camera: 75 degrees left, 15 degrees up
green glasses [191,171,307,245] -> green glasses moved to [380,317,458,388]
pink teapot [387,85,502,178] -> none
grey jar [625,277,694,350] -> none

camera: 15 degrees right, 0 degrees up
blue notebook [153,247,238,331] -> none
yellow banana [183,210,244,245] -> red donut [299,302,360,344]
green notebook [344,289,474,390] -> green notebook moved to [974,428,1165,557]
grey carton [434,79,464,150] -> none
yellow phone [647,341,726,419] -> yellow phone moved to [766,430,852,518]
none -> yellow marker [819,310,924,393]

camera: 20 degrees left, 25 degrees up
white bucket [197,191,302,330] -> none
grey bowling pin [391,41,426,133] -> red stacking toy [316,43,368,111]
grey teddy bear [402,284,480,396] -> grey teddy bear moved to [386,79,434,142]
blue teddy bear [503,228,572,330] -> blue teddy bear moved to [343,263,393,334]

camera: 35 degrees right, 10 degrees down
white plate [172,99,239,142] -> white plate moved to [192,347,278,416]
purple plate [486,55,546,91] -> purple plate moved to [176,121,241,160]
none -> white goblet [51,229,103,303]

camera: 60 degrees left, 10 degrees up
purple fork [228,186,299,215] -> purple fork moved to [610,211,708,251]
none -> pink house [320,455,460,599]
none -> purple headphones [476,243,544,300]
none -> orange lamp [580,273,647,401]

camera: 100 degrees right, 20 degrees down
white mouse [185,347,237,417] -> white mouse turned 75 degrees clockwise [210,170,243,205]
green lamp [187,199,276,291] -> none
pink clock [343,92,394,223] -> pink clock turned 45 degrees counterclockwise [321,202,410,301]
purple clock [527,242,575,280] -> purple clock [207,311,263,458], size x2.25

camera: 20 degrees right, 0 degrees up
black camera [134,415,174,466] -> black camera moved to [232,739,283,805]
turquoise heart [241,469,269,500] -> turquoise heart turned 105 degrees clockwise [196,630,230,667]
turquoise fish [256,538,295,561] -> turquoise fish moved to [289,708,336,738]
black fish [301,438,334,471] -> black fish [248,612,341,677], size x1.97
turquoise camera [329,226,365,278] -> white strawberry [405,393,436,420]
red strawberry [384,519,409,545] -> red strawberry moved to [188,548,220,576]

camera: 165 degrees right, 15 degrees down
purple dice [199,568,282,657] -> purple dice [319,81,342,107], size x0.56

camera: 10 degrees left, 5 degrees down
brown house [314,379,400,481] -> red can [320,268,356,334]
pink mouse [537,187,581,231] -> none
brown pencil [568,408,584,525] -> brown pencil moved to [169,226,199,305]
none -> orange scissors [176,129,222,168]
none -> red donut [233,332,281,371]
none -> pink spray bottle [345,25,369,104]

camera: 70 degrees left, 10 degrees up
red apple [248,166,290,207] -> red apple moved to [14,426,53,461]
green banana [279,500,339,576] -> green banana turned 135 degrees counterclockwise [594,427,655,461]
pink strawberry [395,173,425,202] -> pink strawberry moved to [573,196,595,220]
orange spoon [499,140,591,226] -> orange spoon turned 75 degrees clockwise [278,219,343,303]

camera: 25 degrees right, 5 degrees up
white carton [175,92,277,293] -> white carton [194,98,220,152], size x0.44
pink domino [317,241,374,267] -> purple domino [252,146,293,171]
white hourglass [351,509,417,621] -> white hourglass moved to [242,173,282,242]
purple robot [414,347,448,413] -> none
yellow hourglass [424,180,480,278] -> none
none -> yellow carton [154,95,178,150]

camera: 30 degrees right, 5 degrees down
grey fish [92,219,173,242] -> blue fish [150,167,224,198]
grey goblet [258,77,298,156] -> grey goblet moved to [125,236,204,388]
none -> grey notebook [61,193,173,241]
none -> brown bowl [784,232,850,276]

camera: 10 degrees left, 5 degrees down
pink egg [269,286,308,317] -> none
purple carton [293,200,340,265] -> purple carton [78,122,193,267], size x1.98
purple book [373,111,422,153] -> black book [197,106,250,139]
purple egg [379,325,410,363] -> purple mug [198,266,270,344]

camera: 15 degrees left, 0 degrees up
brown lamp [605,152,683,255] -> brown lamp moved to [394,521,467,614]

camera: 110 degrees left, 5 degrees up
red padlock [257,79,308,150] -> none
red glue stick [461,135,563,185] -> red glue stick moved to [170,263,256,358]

----

# Exercise prompt:
Count the lines above that contain "plate", and give only the number.

# Response to this exercise:
2